• Dataset extract:
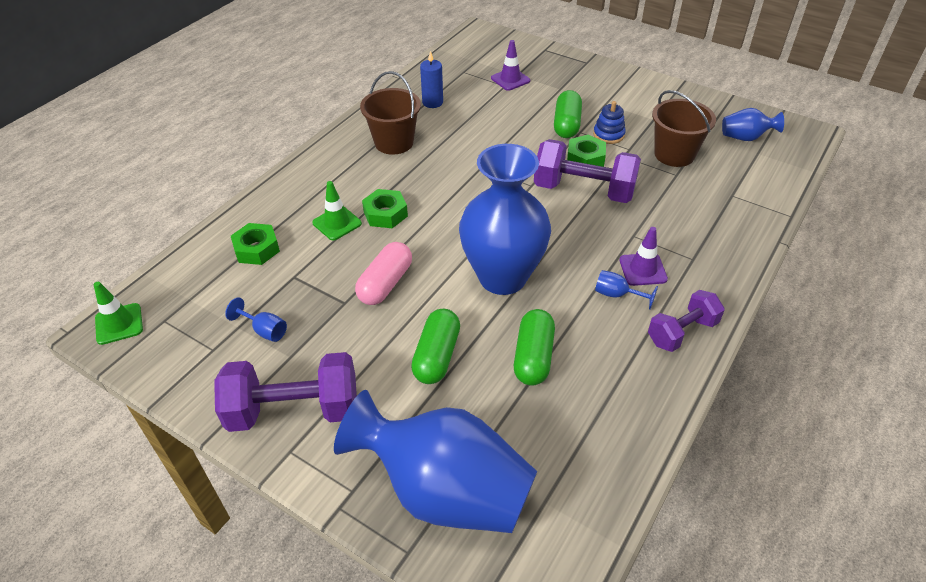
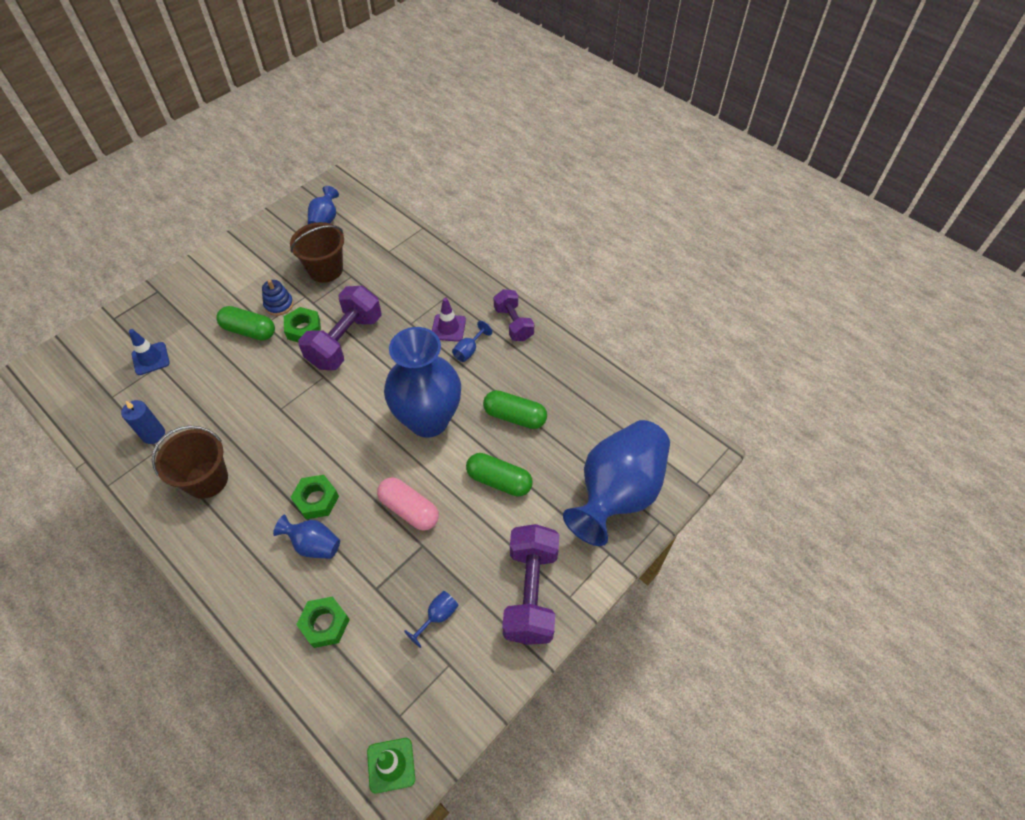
camera: 80 degrees left, 10 degrees up
(337, 223) = (314, 545): green traffic cone -> blue vase
(510, 79) = (150, 358): purple traffic cone -> blue traffic cone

• What you need to do:
Leave the images out as you retype each line of the material exactly.

• Response area:
camera: 80 degrees left, 10 degrees up
(337, 223) = (314, 545): green traffic cone -> blue vase
(510, 79) = (150, 358): purple traffic cone -> blue traffic cone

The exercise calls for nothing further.